▶ _Instructions for the task_:
Your task is to gather the lines below that hold the string "dice".
:: Material for this task ::
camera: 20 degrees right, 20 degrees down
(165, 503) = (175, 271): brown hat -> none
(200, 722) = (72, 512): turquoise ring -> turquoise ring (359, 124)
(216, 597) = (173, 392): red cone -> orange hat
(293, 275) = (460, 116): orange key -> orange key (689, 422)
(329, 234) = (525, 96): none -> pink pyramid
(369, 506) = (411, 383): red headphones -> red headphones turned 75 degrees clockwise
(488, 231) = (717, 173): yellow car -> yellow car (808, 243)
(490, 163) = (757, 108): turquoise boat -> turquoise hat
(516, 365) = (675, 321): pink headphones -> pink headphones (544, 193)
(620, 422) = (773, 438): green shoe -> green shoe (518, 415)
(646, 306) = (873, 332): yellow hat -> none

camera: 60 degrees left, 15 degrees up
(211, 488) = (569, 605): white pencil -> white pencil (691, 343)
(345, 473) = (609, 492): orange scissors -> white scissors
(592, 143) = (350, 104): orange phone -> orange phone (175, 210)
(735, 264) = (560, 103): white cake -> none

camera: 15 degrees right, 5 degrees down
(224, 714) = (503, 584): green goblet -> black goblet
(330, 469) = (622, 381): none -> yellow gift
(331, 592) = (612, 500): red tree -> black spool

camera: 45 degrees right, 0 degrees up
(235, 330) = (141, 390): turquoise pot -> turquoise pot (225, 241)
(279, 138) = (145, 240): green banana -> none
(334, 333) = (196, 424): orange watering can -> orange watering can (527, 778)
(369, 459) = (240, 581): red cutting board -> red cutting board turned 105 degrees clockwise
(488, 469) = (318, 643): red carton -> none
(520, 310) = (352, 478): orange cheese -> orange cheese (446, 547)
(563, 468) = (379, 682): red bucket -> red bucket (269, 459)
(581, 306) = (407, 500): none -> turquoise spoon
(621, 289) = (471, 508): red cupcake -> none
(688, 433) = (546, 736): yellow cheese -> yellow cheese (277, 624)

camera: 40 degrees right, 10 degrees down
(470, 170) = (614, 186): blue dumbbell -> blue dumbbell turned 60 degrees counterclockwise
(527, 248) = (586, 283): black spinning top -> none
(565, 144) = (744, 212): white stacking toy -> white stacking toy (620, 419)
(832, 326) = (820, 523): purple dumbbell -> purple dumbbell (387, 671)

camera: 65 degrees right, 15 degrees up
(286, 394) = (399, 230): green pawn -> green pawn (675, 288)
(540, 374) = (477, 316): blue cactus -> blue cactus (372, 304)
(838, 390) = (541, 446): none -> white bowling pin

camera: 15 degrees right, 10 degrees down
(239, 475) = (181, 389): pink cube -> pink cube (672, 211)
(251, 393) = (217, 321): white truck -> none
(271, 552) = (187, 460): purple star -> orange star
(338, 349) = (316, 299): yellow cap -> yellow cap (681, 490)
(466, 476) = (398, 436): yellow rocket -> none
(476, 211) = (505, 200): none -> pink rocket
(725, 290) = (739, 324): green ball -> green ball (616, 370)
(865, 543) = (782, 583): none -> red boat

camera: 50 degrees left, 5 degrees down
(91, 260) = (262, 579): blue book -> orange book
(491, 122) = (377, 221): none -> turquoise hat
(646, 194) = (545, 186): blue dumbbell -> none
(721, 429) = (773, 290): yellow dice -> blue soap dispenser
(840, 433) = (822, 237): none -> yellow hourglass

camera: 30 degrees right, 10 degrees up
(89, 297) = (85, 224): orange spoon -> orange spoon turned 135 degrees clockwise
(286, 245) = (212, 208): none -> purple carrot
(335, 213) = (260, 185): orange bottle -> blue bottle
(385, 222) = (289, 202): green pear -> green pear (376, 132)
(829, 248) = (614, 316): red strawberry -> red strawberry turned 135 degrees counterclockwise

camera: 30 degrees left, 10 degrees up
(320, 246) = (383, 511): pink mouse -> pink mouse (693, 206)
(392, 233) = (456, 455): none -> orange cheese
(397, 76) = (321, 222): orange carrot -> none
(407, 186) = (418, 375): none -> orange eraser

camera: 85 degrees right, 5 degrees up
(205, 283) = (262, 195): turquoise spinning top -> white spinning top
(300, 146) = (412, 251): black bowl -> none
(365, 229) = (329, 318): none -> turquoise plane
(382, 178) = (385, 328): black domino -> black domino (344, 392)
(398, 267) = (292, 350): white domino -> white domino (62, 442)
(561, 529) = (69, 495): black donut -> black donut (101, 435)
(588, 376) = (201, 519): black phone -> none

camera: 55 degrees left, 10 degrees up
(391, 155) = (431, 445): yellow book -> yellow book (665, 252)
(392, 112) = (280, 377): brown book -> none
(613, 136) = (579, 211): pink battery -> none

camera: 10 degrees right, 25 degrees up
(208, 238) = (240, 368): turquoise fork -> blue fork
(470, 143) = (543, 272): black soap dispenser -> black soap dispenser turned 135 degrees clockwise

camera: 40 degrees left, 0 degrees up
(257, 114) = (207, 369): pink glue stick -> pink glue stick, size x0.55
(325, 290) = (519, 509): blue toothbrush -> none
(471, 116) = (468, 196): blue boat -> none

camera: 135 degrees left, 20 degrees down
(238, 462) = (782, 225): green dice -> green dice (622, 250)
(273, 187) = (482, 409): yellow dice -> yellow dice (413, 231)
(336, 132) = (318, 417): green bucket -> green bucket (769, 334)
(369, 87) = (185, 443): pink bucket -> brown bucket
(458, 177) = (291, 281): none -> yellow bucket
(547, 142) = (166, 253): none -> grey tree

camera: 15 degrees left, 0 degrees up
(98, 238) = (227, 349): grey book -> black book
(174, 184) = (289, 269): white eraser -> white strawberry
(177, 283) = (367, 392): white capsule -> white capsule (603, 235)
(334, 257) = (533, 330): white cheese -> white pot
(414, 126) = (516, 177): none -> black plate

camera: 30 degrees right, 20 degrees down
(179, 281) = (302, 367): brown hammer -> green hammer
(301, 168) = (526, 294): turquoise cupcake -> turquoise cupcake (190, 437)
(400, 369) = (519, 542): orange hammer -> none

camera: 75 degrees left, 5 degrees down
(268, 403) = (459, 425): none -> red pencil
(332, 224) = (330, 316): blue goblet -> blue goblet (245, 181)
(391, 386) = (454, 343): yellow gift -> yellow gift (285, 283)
:::
▶ _Solution_:
(721, 429) = (773, 290): yellow dice -> blue soap dispenser
(238, 462) = (782, 225): green dice -> green dice (622, 250)
(273, 187) = (482, 409): yellow dice -> yellow dice (413, 231)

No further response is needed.